PROBLEM
Below are records; please set down exactly the lines from the first through the one containing "326, 370, 360)".

BEGIN SOURCE DATA

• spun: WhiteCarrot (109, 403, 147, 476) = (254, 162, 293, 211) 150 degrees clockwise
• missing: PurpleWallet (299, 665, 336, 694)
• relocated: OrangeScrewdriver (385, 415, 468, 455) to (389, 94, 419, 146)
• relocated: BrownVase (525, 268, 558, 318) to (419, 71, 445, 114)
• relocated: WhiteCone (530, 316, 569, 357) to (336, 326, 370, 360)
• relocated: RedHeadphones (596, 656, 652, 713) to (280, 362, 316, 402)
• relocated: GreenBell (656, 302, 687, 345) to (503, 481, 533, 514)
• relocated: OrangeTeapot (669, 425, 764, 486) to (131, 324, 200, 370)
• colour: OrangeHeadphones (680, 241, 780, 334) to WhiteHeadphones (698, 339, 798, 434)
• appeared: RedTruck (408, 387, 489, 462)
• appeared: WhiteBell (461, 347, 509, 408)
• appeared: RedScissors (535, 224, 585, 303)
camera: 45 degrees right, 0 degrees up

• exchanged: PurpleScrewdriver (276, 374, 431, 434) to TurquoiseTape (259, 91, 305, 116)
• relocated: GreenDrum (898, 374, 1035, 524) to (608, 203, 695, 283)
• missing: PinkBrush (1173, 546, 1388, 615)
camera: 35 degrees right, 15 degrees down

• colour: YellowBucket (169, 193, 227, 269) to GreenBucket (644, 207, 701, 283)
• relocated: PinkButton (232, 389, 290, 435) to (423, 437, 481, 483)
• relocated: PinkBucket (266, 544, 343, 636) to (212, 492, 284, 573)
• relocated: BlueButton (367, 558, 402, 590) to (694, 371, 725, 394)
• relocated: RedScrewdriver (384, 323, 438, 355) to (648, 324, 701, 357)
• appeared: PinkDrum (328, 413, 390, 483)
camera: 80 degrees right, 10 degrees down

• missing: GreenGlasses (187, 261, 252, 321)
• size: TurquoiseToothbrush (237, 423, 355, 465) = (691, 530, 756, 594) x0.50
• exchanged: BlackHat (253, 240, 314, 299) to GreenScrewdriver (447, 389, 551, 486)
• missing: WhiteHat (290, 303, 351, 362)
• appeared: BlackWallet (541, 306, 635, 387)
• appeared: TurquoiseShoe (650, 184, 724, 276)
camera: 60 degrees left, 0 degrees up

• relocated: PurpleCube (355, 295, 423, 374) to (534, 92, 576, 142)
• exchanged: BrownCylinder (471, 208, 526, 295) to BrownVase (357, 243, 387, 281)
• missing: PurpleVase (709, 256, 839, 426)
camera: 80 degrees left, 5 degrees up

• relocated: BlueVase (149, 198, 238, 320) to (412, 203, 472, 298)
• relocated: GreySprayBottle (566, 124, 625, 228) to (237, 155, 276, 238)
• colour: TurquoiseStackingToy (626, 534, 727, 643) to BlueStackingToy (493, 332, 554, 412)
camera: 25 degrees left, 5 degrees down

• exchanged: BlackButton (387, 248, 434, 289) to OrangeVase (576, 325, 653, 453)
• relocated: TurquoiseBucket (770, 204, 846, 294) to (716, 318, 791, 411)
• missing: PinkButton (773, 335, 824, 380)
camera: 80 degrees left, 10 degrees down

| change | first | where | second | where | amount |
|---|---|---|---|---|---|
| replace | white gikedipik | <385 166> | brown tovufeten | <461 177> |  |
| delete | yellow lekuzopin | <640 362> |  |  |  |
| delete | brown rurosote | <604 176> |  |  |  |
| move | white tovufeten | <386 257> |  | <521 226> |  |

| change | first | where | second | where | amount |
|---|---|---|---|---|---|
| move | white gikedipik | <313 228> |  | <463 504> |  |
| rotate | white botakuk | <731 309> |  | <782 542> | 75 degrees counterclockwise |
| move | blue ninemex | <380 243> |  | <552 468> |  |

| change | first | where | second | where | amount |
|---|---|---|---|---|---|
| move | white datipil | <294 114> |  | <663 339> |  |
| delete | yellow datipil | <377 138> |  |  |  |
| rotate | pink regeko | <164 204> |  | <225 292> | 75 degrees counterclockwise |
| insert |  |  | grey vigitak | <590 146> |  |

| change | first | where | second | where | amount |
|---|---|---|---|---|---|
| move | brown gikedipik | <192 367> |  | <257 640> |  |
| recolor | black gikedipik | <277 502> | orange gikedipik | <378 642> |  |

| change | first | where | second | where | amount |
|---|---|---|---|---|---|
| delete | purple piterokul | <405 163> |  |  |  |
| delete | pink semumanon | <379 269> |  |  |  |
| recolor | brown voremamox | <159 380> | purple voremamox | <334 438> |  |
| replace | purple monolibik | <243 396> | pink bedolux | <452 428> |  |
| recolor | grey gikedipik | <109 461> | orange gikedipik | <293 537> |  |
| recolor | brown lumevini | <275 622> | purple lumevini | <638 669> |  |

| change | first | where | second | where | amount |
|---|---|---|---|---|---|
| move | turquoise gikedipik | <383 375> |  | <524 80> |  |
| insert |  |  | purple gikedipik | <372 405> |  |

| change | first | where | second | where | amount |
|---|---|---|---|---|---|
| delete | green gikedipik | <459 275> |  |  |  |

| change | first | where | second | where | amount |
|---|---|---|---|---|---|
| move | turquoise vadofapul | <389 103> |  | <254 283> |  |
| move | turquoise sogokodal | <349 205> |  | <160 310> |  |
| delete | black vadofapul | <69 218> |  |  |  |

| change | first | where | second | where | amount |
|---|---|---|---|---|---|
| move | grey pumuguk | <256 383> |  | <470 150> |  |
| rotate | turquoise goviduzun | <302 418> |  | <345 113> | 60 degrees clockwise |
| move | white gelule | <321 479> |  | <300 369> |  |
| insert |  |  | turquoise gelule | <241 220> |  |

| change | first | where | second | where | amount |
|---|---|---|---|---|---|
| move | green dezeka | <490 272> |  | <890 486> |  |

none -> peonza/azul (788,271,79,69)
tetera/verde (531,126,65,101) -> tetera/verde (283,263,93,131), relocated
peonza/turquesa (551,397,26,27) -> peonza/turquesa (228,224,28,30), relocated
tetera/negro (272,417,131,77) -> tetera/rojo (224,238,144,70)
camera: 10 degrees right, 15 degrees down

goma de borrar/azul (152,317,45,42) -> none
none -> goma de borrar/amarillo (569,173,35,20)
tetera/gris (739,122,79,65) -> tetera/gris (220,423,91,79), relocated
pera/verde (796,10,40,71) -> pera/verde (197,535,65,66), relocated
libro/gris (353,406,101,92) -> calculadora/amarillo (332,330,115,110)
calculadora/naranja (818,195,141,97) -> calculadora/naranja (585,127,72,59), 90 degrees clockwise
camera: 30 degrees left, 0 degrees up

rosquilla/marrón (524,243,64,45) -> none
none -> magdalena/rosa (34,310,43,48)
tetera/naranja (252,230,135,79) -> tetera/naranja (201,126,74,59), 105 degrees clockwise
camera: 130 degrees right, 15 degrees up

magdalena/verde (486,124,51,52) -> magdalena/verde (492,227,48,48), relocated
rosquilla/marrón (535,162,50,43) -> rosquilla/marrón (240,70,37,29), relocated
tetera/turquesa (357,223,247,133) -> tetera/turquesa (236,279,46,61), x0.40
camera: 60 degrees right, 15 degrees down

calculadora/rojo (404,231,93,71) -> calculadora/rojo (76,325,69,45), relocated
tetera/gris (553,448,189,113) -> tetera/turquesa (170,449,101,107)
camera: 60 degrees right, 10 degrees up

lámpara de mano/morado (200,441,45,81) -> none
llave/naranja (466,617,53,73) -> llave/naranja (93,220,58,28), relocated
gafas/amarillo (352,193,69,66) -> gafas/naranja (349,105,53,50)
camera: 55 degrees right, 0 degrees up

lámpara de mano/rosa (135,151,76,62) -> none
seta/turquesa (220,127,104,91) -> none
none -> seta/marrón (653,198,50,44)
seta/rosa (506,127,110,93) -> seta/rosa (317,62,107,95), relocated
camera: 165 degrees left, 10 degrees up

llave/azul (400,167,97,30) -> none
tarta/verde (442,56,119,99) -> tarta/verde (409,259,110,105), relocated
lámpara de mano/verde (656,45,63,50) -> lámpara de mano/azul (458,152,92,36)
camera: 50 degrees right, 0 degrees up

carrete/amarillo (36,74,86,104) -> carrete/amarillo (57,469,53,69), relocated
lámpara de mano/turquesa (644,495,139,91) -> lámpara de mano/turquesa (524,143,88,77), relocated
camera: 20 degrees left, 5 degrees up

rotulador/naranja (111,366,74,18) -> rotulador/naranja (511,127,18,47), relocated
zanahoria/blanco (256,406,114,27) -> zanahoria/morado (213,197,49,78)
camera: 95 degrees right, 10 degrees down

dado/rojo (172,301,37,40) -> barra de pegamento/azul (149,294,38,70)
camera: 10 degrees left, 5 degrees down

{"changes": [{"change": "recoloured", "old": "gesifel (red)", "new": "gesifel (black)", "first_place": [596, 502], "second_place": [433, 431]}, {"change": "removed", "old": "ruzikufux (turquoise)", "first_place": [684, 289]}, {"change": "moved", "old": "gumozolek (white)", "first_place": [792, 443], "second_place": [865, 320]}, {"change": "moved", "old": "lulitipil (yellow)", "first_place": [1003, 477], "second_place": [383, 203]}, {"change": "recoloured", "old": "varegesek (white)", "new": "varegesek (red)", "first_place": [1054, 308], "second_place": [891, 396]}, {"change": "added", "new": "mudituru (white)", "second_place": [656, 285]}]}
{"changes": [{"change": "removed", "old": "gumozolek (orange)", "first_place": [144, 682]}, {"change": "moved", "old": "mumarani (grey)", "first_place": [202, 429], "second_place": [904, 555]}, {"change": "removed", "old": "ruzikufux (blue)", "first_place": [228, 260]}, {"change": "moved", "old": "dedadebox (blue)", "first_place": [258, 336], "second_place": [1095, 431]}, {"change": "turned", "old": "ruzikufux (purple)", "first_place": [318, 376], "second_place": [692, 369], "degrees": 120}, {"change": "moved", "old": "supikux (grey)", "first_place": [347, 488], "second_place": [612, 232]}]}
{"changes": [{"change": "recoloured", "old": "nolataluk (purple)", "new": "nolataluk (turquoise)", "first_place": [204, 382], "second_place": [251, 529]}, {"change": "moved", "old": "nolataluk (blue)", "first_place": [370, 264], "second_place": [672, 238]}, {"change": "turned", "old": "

END SOURCE DATA

OUTPUT
• spun: WhiteCarrot (109, 403, 147, 476) = (254, 162, 293, 211) 150 degrees clockwise
• missing: PurpleWallet (299, 665, 336, 694)
• relocated: OrangeScrewdriver (385, 415, 468, 455) to (389, 94, 419, 146)
• relocated: BrownVase (525, 268, 558, 318) to (419, 71, 445, 114)
• relocated: WhiteCone (530, 316, 569, 357) to (336, 326, 370, 360)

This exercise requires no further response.